*Work instruction*
Retype the listing found below exactly, but leave out each picture.

______________________________

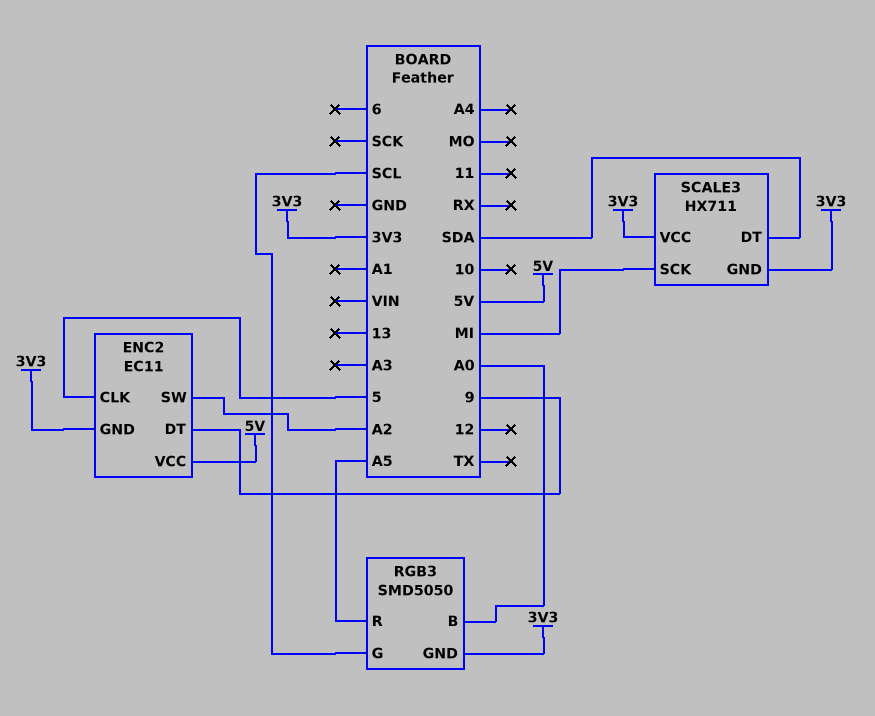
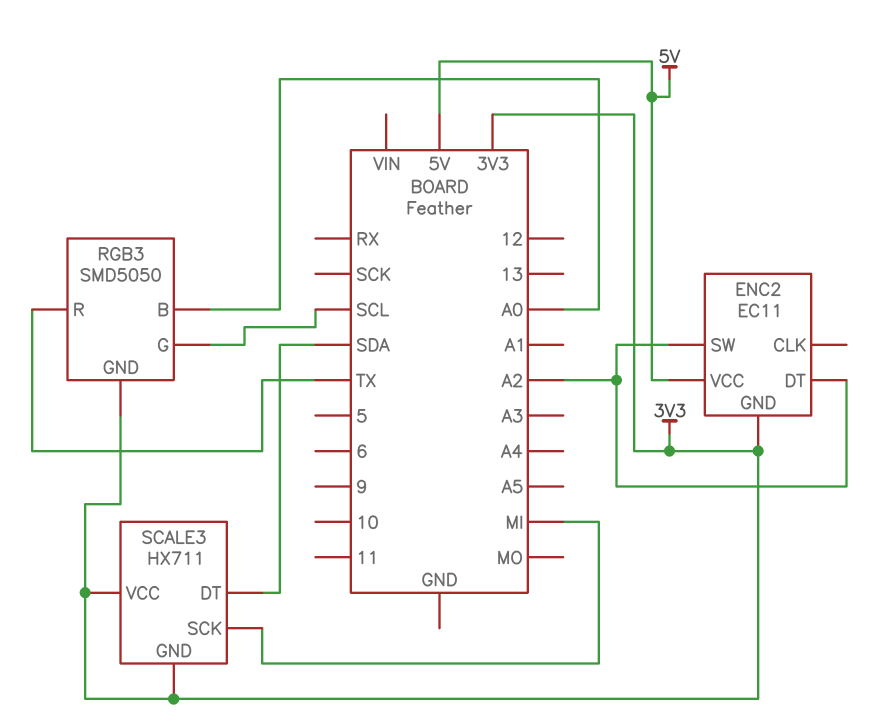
ENC2 pin CLK: 5 -> none
ENC2 pin DT: 9 -> A2
RGB3 pin R: A5 -> TX

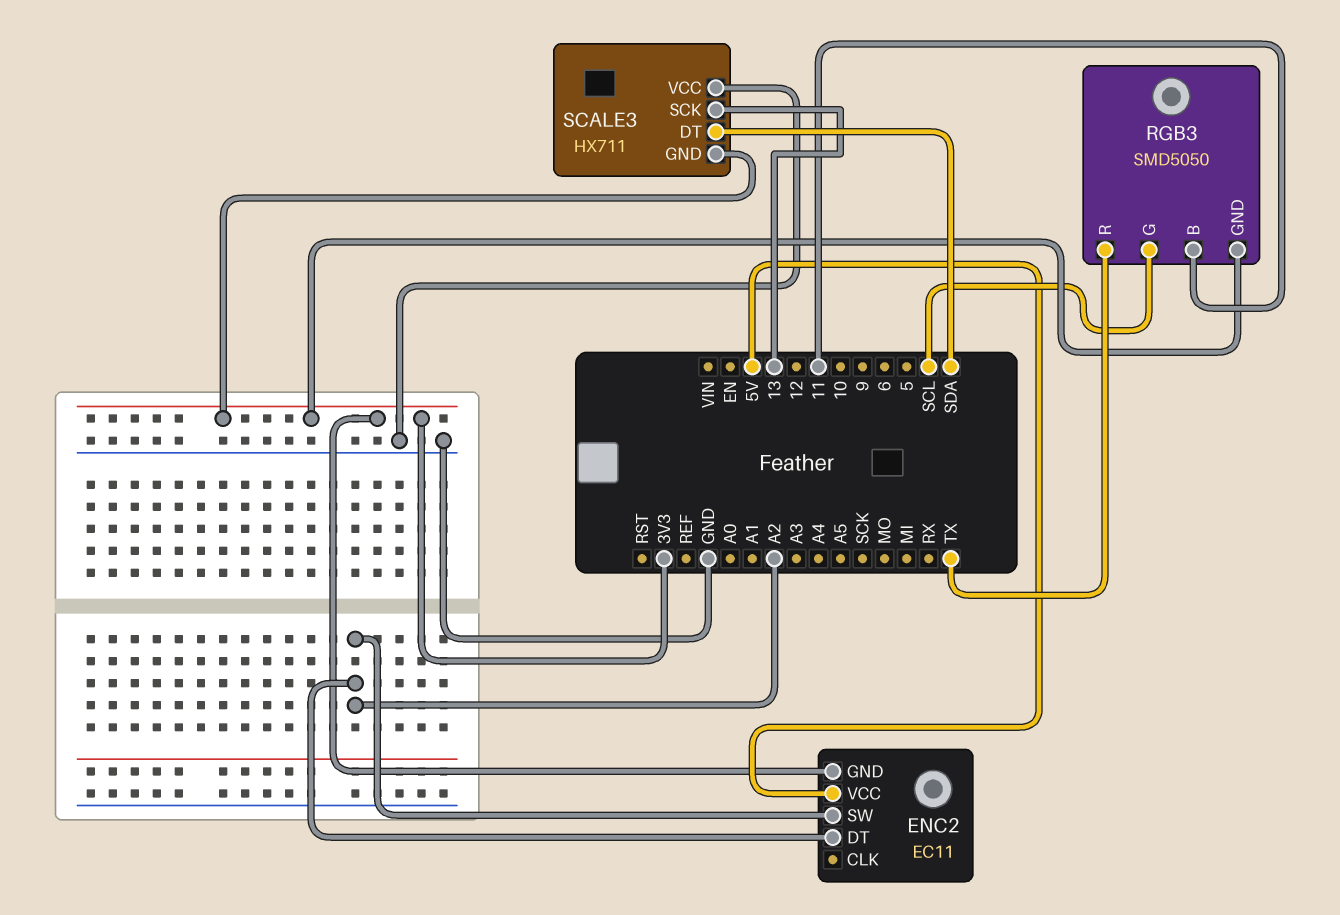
RGB3 pin B: A0 -> 11
SCALE3 pin SCK: MI -> 13
SCALE3 pin VCC: 3V3 -> GND

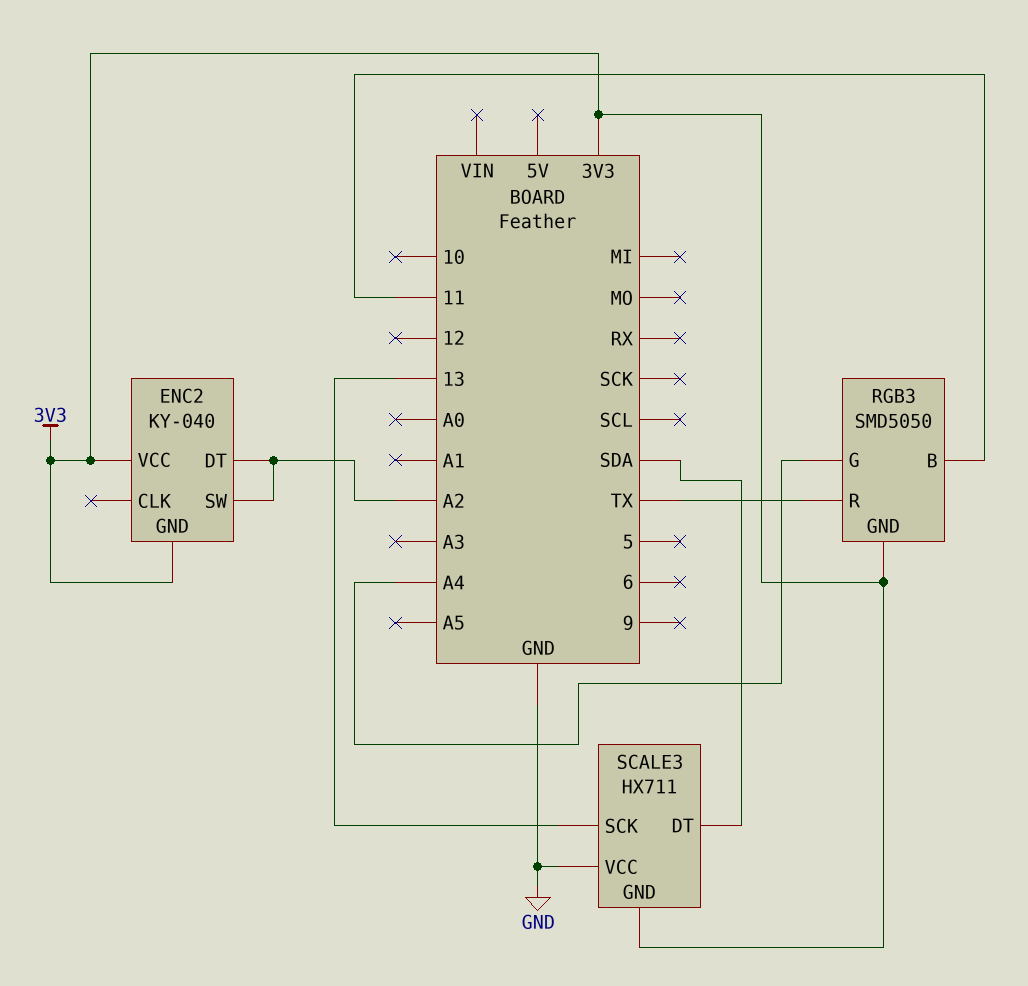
ENC2: EC11 -> KY-040
ENC2 pin VCC: 5V -> 3V3
RGB3 pin G: SCL -> A4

______________________________

*Result below*
ENC2 pin CLK: 5 -> none
ENC2 pin DT: 9 -> A2
RGB3 pin R: A5 -> TX

RGB3 pin B: A0 -> 11
SCALE3 pin SCK: MI -> 13
SCALE3 pin VCC: 3V3 -> GND

ENC2: EC11 -> KY-040
ENC2 pin VCC: 5V -> 3V3
RGB3 pin G: SCL -> A4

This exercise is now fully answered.